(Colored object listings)
•••••

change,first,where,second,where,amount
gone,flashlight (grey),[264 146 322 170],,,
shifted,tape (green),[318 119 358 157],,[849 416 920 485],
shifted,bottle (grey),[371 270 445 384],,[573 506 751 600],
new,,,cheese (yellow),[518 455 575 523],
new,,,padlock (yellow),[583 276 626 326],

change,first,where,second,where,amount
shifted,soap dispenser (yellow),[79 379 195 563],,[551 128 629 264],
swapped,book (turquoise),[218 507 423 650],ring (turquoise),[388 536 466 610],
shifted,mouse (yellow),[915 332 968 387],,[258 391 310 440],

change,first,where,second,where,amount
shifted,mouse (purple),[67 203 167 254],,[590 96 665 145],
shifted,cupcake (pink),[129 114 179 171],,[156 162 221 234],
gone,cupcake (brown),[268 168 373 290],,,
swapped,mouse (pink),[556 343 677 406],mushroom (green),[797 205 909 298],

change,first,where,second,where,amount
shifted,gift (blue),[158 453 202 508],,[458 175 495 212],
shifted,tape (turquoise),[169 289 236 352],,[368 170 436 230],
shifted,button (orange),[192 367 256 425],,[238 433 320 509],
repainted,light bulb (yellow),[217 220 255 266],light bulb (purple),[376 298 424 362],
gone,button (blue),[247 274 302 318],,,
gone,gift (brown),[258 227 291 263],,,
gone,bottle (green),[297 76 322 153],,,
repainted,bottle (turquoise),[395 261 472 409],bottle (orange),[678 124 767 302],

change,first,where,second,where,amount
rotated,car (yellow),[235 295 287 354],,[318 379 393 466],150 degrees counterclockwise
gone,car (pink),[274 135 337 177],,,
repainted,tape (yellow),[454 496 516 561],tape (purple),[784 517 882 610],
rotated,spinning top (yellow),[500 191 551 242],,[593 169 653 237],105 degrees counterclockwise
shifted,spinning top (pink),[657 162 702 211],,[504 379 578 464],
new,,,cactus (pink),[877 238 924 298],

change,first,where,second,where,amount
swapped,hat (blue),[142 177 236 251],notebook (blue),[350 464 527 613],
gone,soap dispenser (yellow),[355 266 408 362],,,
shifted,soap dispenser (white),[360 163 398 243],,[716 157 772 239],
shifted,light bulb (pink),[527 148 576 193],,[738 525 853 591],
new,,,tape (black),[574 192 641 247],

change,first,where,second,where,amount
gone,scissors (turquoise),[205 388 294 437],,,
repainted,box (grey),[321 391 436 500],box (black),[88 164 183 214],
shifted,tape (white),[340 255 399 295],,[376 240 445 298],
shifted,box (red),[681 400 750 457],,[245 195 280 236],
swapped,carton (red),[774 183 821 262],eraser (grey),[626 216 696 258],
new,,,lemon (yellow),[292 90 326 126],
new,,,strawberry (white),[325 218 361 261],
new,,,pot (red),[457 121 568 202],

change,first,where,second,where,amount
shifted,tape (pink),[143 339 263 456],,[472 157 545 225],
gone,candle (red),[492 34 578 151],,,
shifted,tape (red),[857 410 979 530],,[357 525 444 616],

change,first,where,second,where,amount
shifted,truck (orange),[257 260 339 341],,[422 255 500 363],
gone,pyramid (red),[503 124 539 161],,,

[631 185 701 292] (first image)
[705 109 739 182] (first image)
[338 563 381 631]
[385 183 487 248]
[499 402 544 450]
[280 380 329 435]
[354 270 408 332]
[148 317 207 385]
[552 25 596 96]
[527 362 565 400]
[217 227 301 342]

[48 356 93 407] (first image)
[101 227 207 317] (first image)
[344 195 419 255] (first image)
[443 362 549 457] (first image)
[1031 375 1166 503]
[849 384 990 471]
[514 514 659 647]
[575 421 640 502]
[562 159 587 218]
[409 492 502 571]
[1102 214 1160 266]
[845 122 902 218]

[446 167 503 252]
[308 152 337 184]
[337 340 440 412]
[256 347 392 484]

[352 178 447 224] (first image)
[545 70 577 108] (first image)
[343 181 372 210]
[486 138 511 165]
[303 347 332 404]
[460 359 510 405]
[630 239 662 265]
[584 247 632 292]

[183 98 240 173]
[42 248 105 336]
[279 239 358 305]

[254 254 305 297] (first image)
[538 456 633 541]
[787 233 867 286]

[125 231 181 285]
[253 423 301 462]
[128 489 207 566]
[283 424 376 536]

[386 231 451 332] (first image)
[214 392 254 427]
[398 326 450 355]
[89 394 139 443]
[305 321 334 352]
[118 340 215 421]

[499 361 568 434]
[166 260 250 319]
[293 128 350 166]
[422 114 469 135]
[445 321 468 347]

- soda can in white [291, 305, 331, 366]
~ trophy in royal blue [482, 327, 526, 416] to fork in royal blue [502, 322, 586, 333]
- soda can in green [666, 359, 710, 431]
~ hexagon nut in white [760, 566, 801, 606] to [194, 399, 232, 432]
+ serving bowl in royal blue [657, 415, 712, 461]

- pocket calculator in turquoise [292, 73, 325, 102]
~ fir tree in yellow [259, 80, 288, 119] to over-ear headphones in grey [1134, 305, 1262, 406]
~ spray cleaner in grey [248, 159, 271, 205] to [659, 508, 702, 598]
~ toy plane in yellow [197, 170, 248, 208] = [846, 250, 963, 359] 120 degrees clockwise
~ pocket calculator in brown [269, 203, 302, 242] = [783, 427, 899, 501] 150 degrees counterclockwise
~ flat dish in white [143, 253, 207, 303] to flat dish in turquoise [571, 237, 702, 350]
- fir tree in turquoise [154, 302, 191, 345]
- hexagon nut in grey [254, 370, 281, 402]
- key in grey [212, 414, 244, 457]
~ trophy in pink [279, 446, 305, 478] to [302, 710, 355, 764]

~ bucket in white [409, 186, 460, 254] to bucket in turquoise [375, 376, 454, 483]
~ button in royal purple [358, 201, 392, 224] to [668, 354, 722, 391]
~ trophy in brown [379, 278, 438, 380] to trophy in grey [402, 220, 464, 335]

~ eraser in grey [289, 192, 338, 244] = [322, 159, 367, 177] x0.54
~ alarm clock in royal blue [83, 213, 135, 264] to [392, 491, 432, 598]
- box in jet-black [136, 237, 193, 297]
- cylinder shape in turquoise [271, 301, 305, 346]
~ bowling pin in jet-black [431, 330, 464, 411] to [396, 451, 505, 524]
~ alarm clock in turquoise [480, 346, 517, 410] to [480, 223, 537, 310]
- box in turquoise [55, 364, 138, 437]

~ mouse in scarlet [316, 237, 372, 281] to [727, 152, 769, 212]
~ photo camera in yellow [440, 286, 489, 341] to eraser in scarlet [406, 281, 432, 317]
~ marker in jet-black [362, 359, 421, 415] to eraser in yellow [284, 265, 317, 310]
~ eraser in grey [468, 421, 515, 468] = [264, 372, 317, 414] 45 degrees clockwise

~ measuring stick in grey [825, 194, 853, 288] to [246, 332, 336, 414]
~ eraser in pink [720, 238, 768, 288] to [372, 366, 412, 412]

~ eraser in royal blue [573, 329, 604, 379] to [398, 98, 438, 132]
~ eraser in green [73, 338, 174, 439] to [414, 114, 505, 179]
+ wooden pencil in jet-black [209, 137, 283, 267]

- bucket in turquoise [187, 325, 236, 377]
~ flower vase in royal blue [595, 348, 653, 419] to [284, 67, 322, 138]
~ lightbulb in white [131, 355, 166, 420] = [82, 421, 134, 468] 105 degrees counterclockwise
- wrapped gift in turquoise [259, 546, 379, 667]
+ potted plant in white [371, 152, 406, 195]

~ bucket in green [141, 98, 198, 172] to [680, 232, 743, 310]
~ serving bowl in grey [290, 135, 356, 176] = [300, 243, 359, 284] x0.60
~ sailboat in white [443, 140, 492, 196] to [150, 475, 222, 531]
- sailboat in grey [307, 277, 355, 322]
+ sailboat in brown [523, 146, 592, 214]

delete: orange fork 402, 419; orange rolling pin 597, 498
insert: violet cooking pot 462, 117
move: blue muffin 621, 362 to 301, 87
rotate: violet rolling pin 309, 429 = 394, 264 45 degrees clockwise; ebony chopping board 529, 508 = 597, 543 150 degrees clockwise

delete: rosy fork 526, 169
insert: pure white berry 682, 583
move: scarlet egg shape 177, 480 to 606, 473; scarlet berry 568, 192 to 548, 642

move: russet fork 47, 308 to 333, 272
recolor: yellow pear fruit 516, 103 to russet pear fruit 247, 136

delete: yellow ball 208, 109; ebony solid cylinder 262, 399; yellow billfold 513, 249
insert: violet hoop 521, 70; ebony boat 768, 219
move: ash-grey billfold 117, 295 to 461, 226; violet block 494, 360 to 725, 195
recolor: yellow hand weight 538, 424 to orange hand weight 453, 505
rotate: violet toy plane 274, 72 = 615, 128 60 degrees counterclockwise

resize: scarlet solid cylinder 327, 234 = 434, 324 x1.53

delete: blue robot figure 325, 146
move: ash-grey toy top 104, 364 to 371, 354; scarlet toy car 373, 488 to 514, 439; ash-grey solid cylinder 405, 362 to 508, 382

•••••

PROBLEM TO SOLVE:
What you return should be the lines from the beginning of the records through the one that contains "new,,,cheese (yellow),[518 455", repeated exactly and with no additions.

SOLUTION BELOW:
change,first,where,second,where,amount
gone,flashlight (grey),[264 146 322 170],,,
shifted,tape (green),[318 119 358 157],,[849 416 920 485],
shifted,bottle (grey),[371 270 445 384],,[573 506 751 600],
new,,,cheese (yellow),[518 455 575 523],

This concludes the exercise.